> Action item
Each record below should be repeated precisely as written.

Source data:
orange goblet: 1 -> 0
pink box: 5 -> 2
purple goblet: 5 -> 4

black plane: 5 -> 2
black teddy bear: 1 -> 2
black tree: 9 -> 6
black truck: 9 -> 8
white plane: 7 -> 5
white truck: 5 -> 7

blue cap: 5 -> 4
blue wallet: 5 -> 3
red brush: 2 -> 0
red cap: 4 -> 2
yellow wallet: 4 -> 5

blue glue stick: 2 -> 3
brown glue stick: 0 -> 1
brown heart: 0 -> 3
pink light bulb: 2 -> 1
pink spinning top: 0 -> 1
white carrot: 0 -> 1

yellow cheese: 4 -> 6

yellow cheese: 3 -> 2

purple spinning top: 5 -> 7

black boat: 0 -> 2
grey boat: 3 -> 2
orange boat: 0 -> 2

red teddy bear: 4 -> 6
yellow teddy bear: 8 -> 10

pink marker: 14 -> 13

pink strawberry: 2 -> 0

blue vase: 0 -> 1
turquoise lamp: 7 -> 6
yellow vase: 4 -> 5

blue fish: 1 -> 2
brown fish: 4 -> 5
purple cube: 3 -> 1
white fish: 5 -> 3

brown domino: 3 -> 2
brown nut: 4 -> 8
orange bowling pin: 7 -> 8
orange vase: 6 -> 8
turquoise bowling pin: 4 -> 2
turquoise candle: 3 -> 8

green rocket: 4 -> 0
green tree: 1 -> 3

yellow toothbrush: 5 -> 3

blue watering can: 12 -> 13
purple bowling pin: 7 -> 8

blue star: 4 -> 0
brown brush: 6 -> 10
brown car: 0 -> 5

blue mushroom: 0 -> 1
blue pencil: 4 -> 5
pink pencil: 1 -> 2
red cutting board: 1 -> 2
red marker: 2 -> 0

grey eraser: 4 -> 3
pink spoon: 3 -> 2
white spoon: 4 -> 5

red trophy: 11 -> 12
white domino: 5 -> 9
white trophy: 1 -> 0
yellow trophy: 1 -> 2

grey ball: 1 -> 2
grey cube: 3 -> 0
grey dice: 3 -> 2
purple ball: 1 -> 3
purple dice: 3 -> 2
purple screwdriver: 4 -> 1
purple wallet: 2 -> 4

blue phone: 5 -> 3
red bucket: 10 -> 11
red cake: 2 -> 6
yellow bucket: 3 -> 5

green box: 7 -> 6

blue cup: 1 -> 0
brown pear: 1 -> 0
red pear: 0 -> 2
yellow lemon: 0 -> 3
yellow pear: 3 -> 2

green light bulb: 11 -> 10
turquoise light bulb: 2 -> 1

> Solution for this exercise
orange goblet: 1 -> 0
pink box: 5 -> 2
purple goblet: 5 -> 4

black plane: 5 -> 2
black teddy bear: 1 -> 2
black tree: 9 -> 6
black truck: 9 -> 8
white plane: 7 -> 5
white truck: 5 -> 7

blue cap: 5 -> 4
blue wallet: 5 -> 3
red brush: 2 -> 0
red cap: 4 -> 2
yellow wallet: 4 -> 5

blue glue stick: 2 -> 3
brown glue stick: 0 -> 1
brown heart: 0 -> 3
pink light bulb: 2 -> 1
pink spinning top: 0 -> 1
white carrot: 0 -> 1

yellow cheese: 4 -> 6

yellow cheese: 3 -> 2

purple spinning top: 5 -> 7

black boat: 0 -> 2
grey boat: 3 -> 2
orange boat: 0 -> 2

red teddy bear: 4 -> 6
yellow teddy bear: 8 -> 10

pink marker: 14 -> 13

pink strawberry: 2 -> 0

blue vase: 0 -> 1
turquoise lamp: 7 -> 6
yellow vase: 4 -> 5

blue fish: 1 -> 2
brown fish: 4 -> 5
purple cube: 3 -> 1
white fish: 5 -> 3

brown domino: 3 -> 2
brown nut: 4 -> 8
orange bowling pin: 7 -> 8
orange vase: 6 -> 8
turquoise bowling pin: 4 -> 2
turquoise candle: 3 -> 8

green rocket: 4 -> 0
green tree: 1 -> 3

yellow toothbrush: 5 -> 3

blue watering can: 12 -> 13
purple bowling pin: 7 -> 8

blue star: 4 -> 0
brown brush: 6 -> 10
brown car: 0 -> 5

blue mushroom: 0 -> 1
blue pencil: 4 -> 5
pink pencil: 1 -> 2
red cutting board: 1 -> 2
red marker: 2 -> 0

grey eraser: 4 -> 3
pink spoon: 3 -> 2
white spoon: 4 -> 5

red trophy: 11 -> 12
white domino: 5 -> 9
white trophy: 1 -> 0
yellow trophy: 1 -> 2

grey ball: 1 -> 2
grey cube: 3 -> 0
grey dice: 3 -> 2
purple ball: 1 -> 3
purple dice: 3 -> 2
purple screwdriver: 4 -> 1
purple wallet: 2 -> 4

blue phone: 5 -> 3
red bucket: 10 -> 11
red cake: 2 -> 6
yellow bucket: 3 -> 5

green box: 7 -> 6

blue cup: 1 -> 0
brown pear: 1 -> 0
red pear: 0 -> 2
yellow lemon: 0 -> 3
yellow pear: 3 -> 2

green light bulb: 11 -> 10
turquoise light bulb: 2 -> 1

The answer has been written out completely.